# Your instructions
Would you print the data below exactly, leaving out every picture?

%%

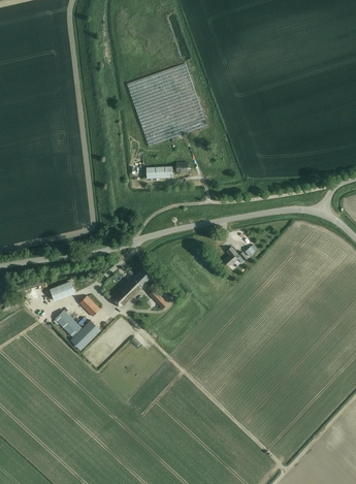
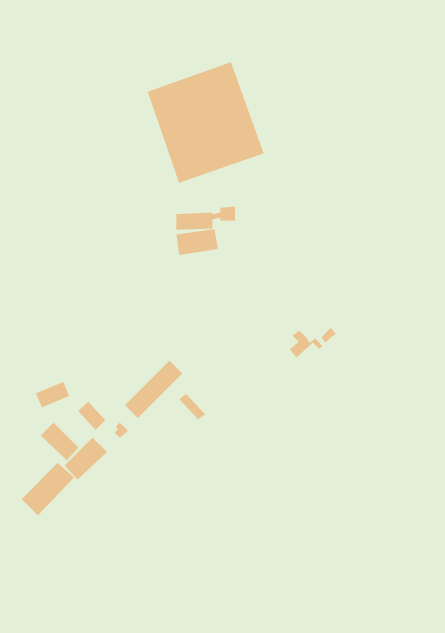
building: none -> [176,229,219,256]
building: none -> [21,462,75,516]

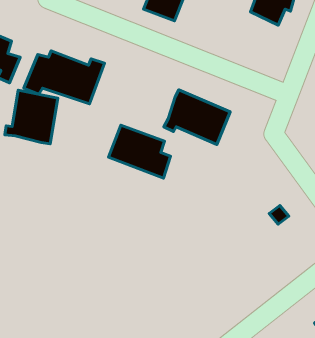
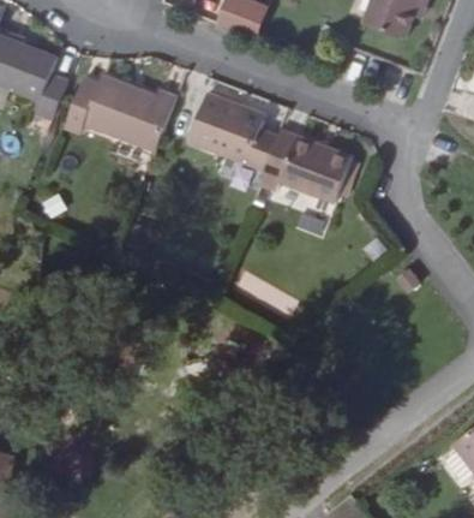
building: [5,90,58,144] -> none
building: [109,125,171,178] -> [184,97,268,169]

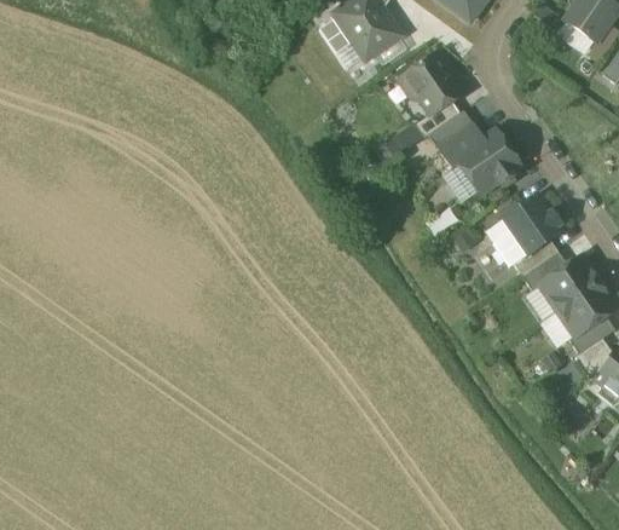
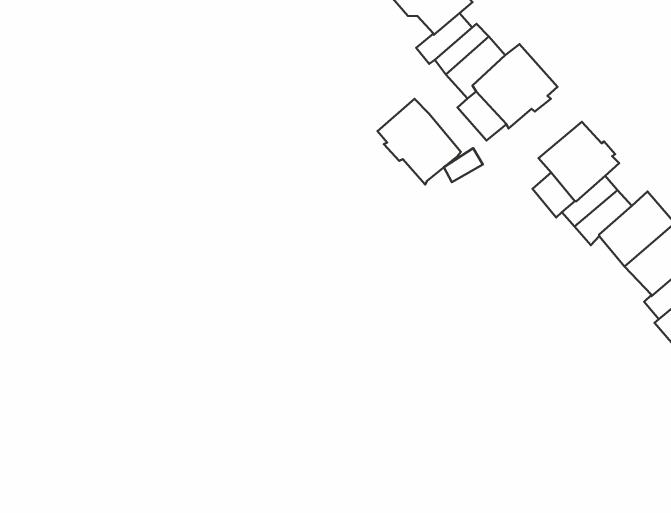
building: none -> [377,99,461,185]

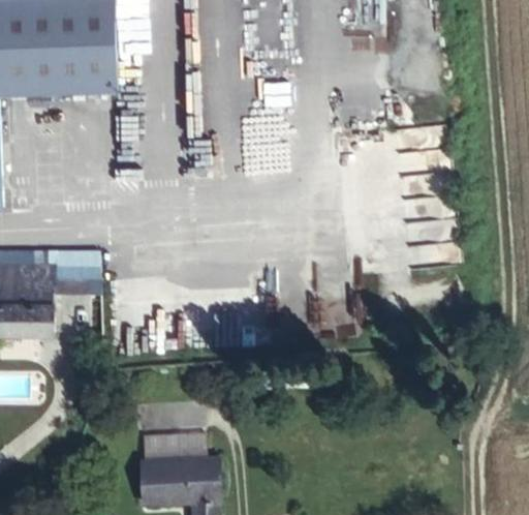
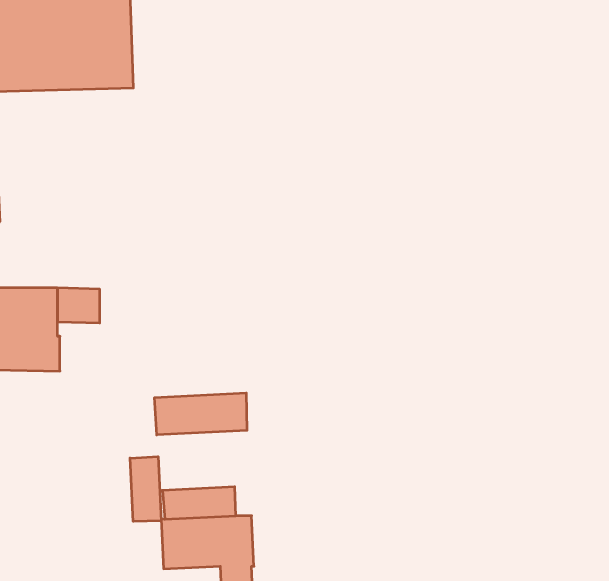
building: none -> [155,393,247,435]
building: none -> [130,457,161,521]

%%

# Task response
building: none -> [176,229,219,256]
building: none -> [21,462,75,516]

building: [5,90,58,144] -> none
building: [109,125,171,178] -> [184,97,268,169]

building: none -> [377,99,461,185]

building: none -> [155,393,247,435]
building: none -> [130,457,161,521]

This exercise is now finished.